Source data
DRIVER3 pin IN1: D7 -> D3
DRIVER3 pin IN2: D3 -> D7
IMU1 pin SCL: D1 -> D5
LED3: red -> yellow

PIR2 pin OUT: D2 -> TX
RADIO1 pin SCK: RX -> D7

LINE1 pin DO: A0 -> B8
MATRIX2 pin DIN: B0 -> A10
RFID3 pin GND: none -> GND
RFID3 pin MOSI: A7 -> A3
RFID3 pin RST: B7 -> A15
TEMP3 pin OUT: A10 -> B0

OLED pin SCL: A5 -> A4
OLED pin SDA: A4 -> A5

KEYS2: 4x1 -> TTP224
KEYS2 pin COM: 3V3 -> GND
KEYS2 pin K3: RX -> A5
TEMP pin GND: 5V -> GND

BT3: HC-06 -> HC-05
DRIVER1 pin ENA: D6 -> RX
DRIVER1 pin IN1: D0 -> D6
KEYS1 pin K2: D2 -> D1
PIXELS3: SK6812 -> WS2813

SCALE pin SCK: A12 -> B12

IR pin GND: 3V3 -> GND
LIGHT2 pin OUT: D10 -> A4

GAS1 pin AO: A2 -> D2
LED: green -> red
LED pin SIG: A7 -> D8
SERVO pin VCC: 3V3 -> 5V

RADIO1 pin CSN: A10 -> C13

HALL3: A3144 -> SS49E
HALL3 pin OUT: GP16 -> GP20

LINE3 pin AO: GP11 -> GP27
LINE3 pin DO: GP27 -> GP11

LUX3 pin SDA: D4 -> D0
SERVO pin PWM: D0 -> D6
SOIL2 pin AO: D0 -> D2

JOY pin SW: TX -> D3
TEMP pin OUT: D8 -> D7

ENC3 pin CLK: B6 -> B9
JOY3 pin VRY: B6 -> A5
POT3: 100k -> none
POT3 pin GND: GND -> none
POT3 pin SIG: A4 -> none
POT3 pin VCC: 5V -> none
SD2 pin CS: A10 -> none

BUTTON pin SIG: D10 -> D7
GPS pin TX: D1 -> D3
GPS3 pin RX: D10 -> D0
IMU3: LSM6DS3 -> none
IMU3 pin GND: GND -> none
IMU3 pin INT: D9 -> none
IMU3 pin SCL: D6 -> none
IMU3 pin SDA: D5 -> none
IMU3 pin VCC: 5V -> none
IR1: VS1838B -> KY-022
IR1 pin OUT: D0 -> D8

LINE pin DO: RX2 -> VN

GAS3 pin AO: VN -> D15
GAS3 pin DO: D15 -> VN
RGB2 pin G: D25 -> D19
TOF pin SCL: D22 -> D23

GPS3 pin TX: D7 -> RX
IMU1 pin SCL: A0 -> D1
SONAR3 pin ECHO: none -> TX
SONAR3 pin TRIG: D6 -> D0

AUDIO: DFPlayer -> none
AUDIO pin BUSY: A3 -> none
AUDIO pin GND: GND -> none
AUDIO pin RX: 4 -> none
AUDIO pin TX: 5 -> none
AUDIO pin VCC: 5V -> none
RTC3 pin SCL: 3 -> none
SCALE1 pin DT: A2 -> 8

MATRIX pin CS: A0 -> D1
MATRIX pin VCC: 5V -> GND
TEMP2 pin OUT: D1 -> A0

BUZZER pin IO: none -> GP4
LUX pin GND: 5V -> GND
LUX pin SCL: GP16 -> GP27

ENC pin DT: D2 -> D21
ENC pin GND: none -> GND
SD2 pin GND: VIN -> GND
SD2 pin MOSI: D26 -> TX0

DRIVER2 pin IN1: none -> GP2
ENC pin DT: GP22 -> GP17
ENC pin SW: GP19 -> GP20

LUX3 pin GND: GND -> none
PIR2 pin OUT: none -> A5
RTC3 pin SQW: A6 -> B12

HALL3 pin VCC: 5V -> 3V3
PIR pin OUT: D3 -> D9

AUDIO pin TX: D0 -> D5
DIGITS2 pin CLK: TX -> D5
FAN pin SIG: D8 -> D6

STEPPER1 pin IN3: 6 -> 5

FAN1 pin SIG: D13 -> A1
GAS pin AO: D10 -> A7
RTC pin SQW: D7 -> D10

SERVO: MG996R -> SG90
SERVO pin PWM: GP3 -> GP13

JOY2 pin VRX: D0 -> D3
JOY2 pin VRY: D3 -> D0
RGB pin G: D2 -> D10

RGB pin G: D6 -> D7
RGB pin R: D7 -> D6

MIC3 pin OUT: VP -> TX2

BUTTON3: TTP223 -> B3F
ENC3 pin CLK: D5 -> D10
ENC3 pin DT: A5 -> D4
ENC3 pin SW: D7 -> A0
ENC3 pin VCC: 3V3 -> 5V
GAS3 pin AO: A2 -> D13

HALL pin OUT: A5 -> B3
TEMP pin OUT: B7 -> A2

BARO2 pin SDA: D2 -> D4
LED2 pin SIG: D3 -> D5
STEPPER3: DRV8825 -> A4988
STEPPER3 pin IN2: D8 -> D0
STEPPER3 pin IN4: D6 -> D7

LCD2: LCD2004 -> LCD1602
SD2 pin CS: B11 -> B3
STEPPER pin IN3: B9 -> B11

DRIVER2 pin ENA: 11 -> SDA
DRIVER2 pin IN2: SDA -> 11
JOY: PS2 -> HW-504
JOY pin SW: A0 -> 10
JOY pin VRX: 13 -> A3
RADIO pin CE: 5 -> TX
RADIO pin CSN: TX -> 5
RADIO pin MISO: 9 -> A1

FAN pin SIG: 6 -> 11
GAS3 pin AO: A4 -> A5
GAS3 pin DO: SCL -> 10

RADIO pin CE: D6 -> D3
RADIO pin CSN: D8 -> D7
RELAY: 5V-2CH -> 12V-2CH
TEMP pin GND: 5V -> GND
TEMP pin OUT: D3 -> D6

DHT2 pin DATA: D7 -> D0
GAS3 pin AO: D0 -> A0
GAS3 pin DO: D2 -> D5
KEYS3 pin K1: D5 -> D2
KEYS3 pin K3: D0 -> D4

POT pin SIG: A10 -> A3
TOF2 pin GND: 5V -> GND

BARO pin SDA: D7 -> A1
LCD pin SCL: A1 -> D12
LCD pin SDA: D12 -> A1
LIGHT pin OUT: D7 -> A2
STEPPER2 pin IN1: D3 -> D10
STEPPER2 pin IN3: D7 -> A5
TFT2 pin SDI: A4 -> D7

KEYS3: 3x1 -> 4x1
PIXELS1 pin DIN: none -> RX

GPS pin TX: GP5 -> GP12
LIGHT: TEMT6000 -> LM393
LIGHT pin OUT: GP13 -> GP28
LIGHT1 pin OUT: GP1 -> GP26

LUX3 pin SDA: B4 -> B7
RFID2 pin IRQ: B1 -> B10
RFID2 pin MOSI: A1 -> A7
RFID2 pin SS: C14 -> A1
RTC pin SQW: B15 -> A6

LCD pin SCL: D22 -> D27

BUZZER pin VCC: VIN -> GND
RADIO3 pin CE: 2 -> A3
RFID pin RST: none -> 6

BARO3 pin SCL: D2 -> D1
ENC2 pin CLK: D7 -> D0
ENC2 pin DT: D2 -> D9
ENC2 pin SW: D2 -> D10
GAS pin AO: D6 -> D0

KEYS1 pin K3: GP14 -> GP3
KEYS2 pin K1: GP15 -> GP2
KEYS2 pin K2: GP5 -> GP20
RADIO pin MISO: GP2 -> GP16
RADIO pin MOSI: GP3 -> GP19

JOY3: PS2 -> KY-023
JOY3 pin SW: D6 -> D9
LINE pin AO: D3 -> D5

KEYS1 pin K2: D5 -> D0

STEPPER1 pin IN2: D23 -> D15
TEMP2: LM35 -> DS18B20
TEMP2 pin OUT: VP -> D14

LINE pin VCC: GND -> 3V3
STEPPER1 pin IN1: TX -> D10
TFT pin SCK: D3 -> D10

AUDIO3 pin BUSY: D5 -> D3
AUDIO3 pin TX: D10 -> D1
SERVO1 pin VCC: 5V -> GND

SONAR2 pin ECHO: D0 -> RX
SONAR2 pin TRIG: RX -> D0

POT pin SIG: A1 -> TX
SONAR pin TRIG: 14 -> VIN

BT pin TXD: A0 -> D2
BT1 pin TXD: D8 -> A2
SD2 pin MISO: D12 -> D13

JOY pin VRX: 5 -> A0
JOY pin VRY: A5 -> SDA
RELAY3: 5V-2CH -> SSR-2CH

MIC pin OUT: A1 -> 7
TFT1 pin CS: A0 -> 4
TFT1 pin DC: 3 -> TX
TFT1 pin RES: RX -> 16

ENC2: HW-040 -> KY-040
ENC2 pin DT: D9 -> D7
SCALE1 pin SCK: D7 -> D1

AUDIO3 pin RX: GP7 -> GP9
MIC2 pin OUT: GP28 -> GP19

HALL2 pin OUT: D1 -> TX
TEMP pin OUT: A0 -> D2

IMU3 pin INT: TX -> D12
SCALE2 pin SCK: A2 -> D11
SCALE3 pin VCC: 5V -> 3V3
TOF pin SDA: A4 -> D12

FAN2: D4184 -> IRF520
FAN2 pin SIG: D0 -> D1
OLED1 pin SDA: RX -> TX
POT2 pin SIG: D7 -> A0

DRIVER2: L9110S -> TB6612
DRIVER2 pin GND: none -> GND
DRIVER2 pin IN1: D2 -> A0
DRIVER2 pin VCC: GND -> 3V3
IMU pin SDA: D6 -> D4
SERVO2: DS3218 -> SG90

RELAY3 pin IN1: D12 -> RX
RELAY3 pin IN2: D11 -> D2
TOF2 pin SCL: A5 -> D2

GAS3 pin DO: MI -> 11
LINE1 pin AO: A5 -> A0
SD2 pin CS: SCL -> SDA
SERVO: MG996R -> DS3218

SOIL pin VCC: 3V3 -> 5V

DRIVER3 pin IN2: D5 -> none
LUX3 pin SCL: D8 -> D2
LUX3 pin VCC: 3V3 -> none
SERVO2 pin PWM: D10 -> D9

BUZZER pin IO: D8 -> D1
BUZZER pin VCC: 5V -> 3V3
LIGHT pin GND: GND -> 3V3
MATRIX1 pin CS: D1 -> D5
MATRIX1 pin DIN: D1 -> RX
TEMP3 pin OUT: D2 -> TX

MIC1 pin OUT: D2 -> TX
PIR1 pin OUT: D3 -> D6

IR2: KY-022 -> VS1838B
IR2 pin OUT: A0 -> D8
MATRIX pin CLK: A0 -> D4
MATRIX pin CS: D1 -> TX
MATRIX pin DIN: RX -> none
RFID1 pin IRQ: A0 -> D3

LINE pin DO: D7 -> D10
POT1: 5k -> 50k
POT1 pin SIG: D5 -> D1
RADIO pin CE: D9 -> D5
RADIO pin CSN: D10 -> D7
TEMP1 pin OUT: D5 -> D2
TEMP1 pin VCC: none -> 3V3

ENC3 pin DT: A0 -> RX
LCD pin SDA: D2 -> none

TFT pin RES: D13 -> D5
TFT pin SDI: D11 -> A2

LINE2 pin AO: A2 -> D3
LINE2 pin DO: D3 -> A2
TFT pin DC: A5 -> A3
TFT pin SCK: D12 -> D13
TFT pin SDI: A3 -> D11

**What to work on:**
Give back exactly the lines above starting at the line where "RADIO pin CE: 5 -> TX" appears and ending at the line where "BARO3 pin SCL: D2 -> D1" appears, both included, with no other lines.

**Solution:**
RADIO pin CE: 5 -> TX
RADIO pin CSN: TX -> 5
RADIO pin MISO: 9 -> A1

FAN pin SIG: 6 -> 11
GAS3 pin AO: A4 -> A5
GAS3 pin DO: SCL -> 10

RADIO pin CE: D6 -> D3
RADIO pin CSN: D8 -> D7
RELAY: 5V-2CH -> 12V-2CH
TEMP pin GND: 5V -> GND
TEMP pin OUT: D3 -> D6

DHT2 pin DATA: D7 -> D0
GAS3 pin AO: D0 -> A0
GAS3 pin DO: D2 -> D5
KEYS3 pin K1: D5 -> D2
KEYS3 pin K3: D0 -> D4

POT pin SIG: A10 -> A3
TOF2 pin GND: 5V -> GND

BARO pin SDA: D7 -> A1
LCD pin SCL: A1 -> D12
LCD pin SDA: D12 -> A1
LIGHT pin OUT: D7 -> A2
STEPPER2 pin IN1: D3 -> D10
STEPPER2 pin IN3: D7 -> A5
TFT2 pin SDI: A4 -> D7

KEYS3: 3x1 -> 4x1
PIXELS1 pin DIN: none -> RX

GPS pin TX: GP5 -> GP12
LIGHT: TEMT6000 -> LM393
LIGHT pin OUT: GP13 -> GP28
LIGHT1 pin OUT: GP1 -> GP26

LUX3 pin SDA: B4 -> B7
RFID2 pin IRQ: B1 -> B10
RFID2 pin MOSI: A1 -> A7
RFID2 pin SS: C14 -> A1
RTC pin SQW: B15 -> A6

LCD pin SCL: D22 -> D27

BUZZER pin VCC: VIN -> GND
RADIO3 pin CE: 2 -> A3
RFID pin RST: none -> 6

BARO3 pin SCL: D2 -> D1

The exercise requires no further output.